# What this task involves
Only the lines from the one containing "gray semicircle: (137, 217)" through the final line below belong in the output, copied exactly and without pictures.

(Image sequences with shape edits)
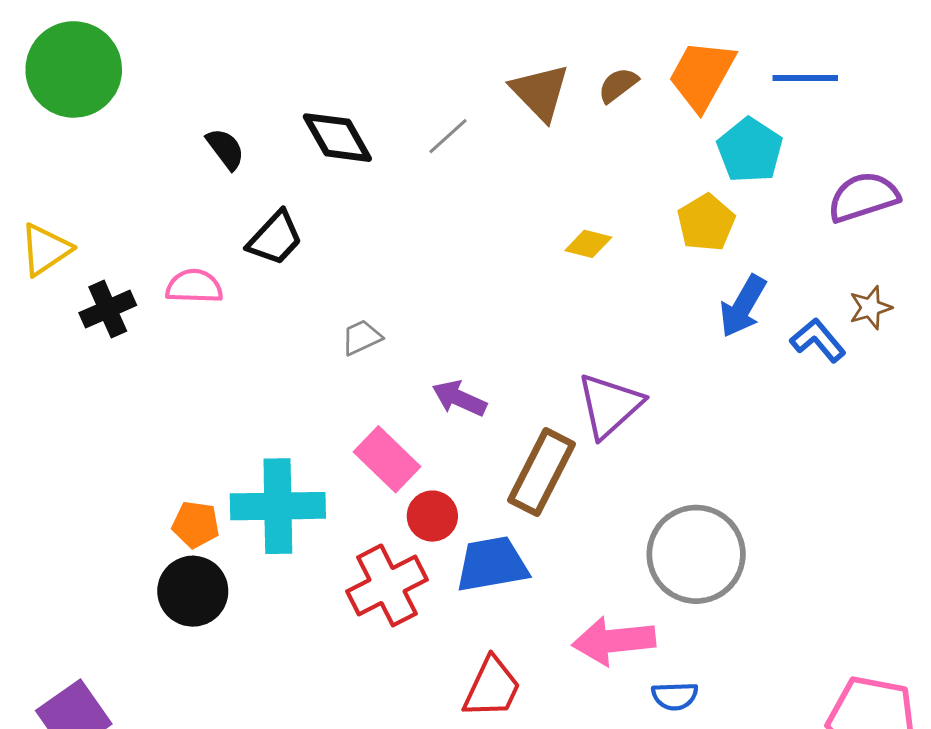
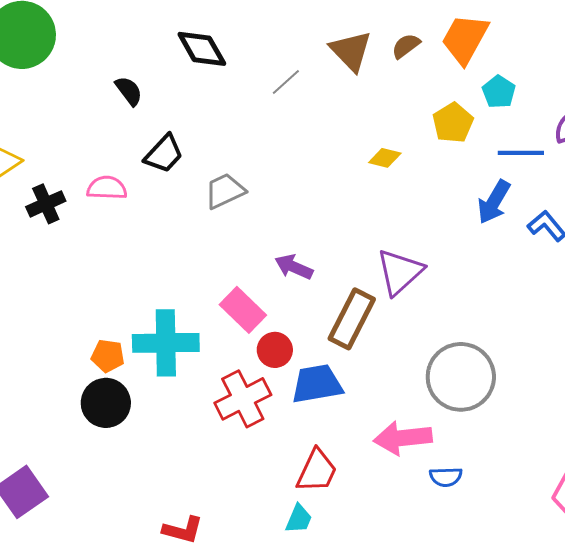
blue line: (805, 78) -> (521, 153), moved
black diamond: (337, 138) -> (202, 49), moved
cyan pentagon: (750, 150) -> (499, 92), size x0.7
yellow pentagon: (706, 223) -> (453, 123), moved
gray trapezoid: (361, 337) -> (225, 191), moved, size x1.4

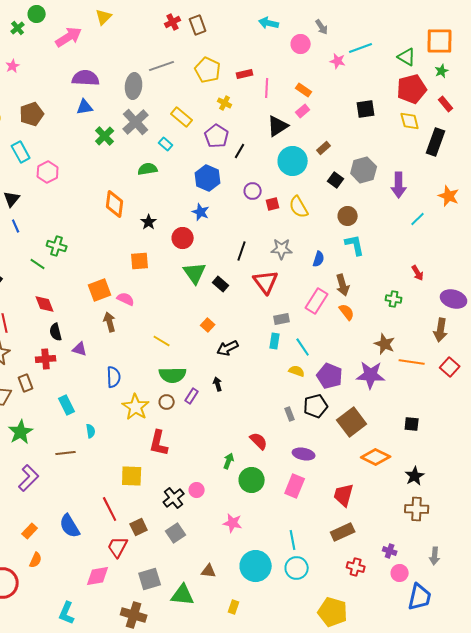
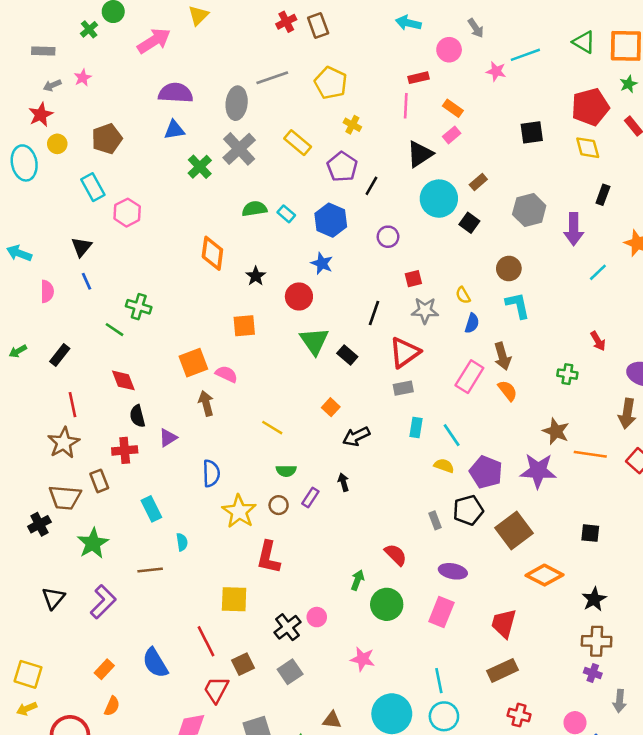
green triangle: (407, 57) -> (584, 42), moved
red rectangle: (245, 74) -> (419, 78), moved
black rectangle: (436, 142) -> (603, 195), moved, size x0.6
cyan rectangle: (166, 144) -> (286, 214), moved
black square: (336, 180) -> (469, 223), moved
red square: (273, 204) -> (413, 279), moved
yellow semicircle: (299, 207) -> (463, 295), moved, size x0.6
red triangle: (266, 282) -> (405, 352), turned 32
gray rectangle: (282, 319) -> (403, 388), moved
purple triangle: (80, 349) -> (168, 438), turned -49
green semicircle: (173, 375) -> (286, 471), size x0.6
purple cross: (390, 551) -> (593, 673), moved

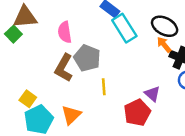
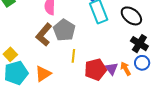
orange arrow: (164, 45) -> (126, 69), moved
red pentagon: (137, 113) -> (95, 69), moved

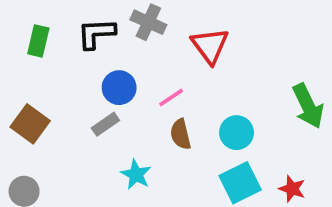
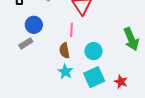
pink line: (171, 98) -> (72, 30), moved, turned -56
cyan star: (136, 174) -> (65, 72), moved

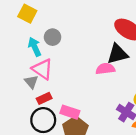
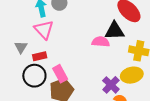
gray triangle: (31, 82) -> (21, 47), moved
pink rectangle: (70, 112) -> (60, 74), turned 30

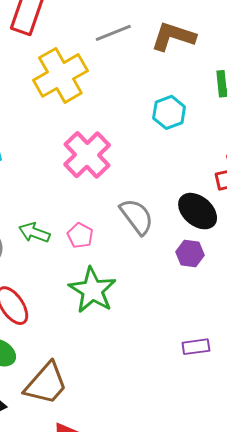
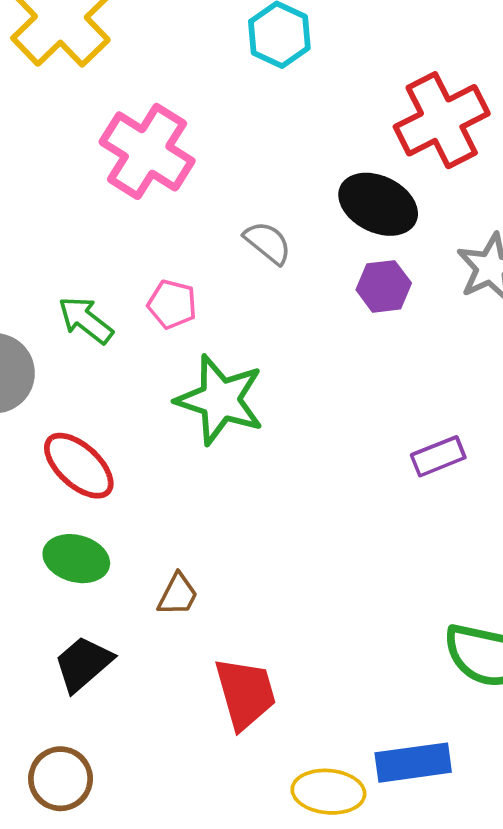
gray semicircle: (137, 217) -> (268, 243), size x0.7
green arrow: (34, 233) -> (86, 320), turned 32
brown trapezoid: (46, 384) -> (178, 595), size x0.5

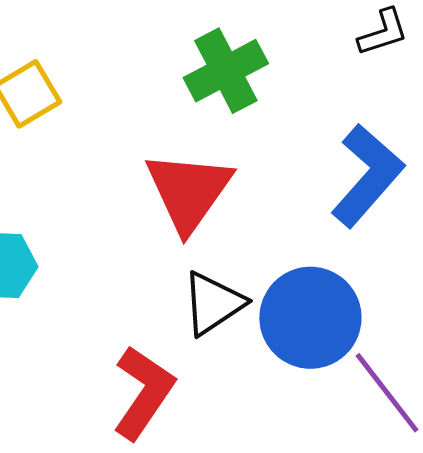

# Your response
gray semicircle: (137, 217) -> (268, 243), size x0.7
green arrow: (34, 233) -> (86, 320), turned 32
brown trapezoid: (46, 384) -> (178, 595), size x0.5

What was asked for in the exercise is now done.